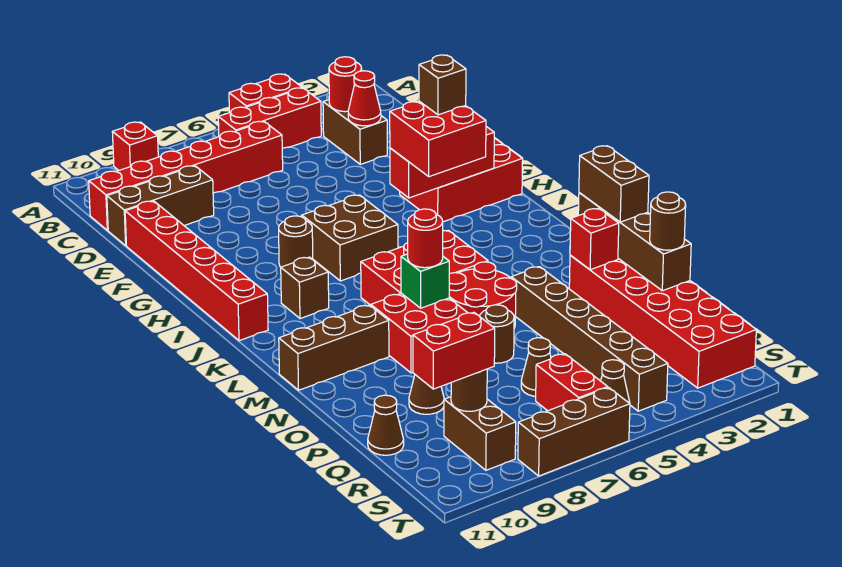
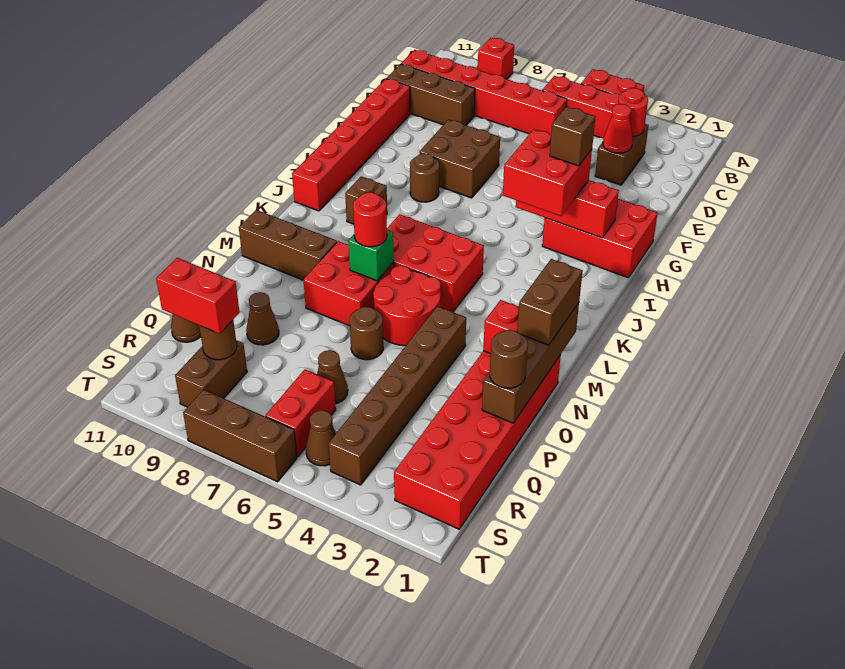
brown brick H6:I7 level 1 -> brown brick F7:G8 level 1

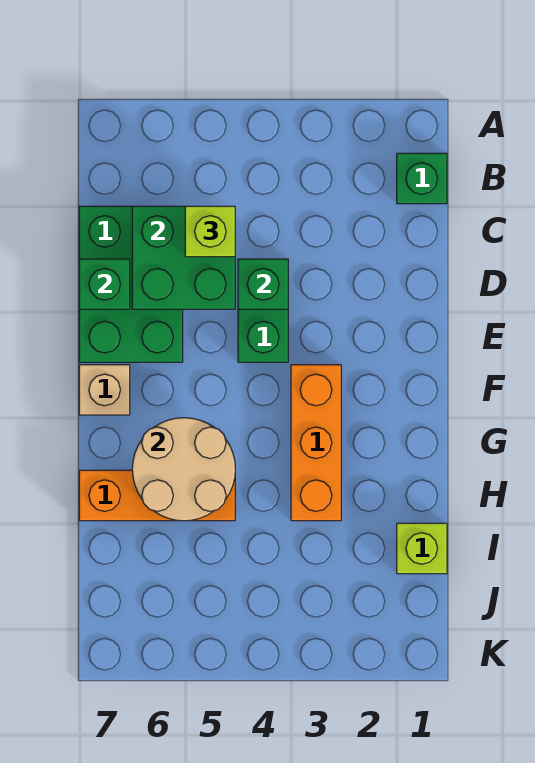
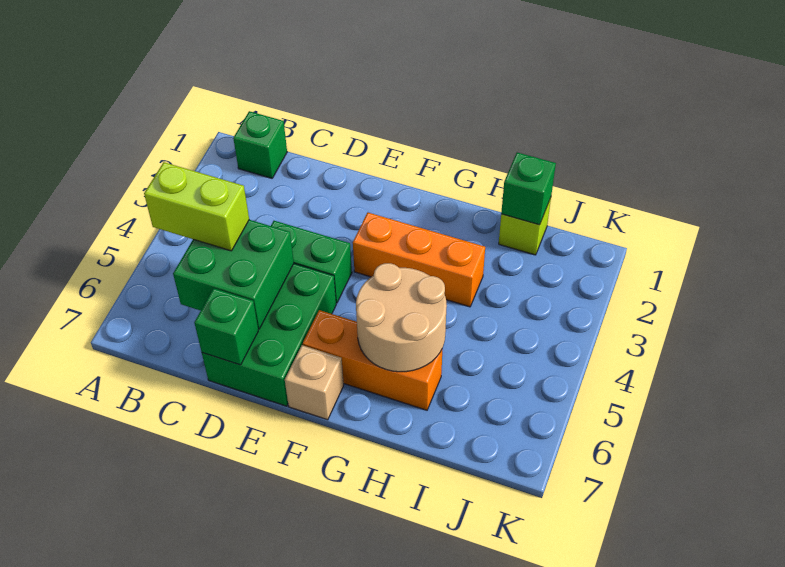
lime brick C5 level 3 -> lime brick B5:C5 level 3
green brick C6:E7 level 1 -> green brick D5:E7 level 1
green brick D4 level 2 -> green brick I1 level 2
orange brick H5:H7 level 1 -> orange brick F6:H6 level 1

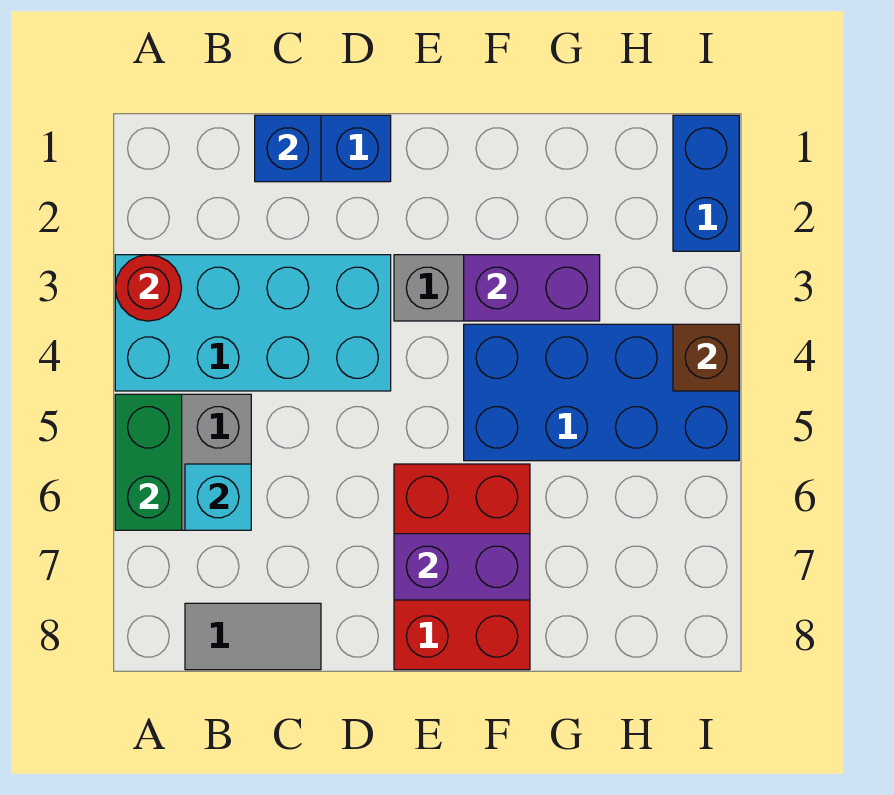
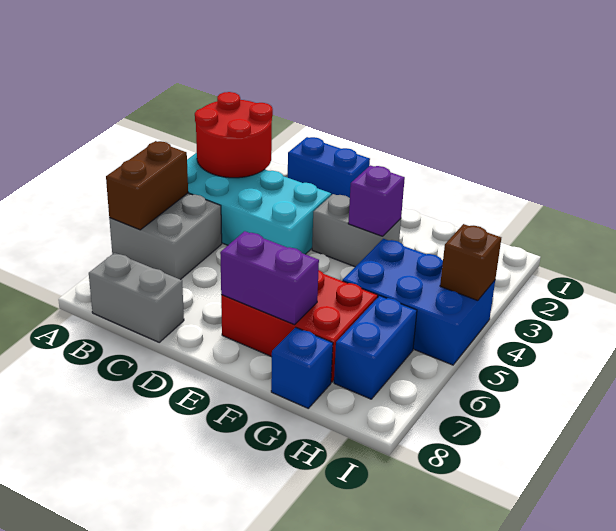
red round brick A3 level 2 -> red round brick A2:B3 level 2
green brick A5:A6 level 2 -> brown brick A5:A6 level 2
cyan brick B6 level 2 -> none
grey tile B8:C8 level 1 -> grey brick B8:C8 level 1
blue brick C1 level 2 -> blue brick G8 level 1
red brick E6:F8 level 1 -> red brick E6:G7 level 1
purple brick F3:G3 level 2 -> purple brick F3 level 2
blue brick F4:I5 level 1 -> blue brick G4:I5 level 1
blue brick I1:I2 level 1 -> blue brick H6:H7 level 1

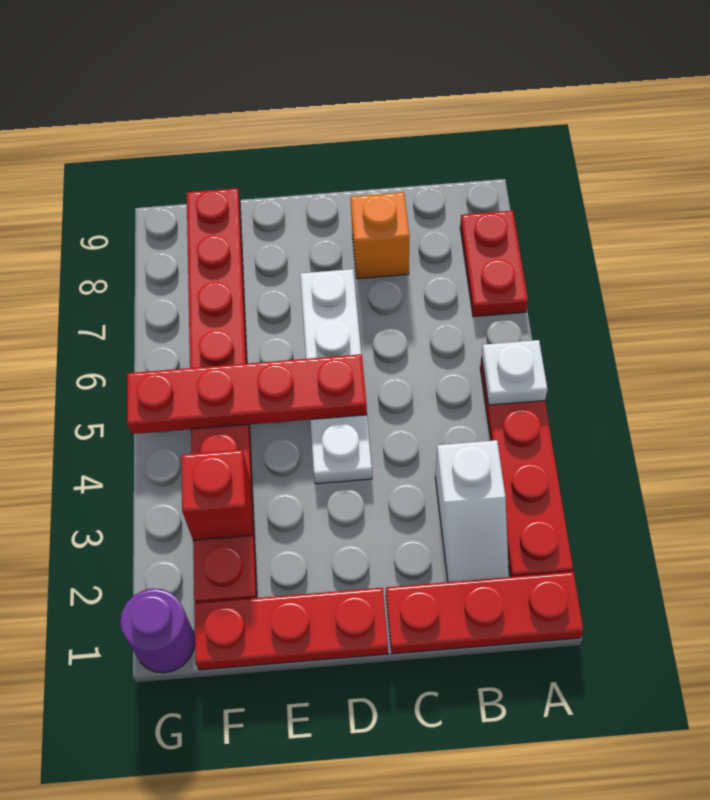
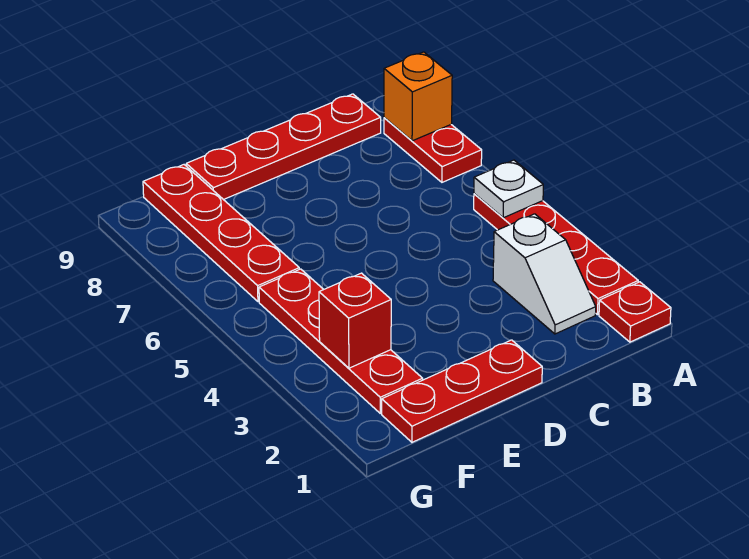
red plate A1:C1 level 1 -> red plate A1 level 1
orange brick C8 level 1 -> orange brick A8 level 2
white plate D4:D7 level 1 -> none
red plate D5:G5 level 2 -> red plate B9:E9 level 1
purple round brick G1 level 1 -> none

- - -

▶ _Required action_
Would you output, word for word, only the lines running from the line with "grey tile B8:C8" to the end of the listing above, both ends included, with no pictures?

▶ _Solution to the exercise_
grey tile B8:C8 level 1 -> grey brick B8:C8 level 1
blue brick C1 level 2 -> blue brick G8 level 1
red brick E6:F8 level 1 -> red brick E6:G7 level 1
purple brick F3:G3 level 2 -> purple brick F3 level 2
blue brick F4:I5 level 1 -> blue brick G4:I5 level 1
blue brick I1:I2 level 1 -> blue brick H6:H7 level 1

red plate A1:C1 level 1 -> red plate A1 level 1
orange brick C8 level 1 -> orange brick A8 level 2
white plate D4:D7 level 1 -> none
red plate D5:G5 level 2 -> red plate B9:E9 level 1
purple round brick G1 level 1 -> none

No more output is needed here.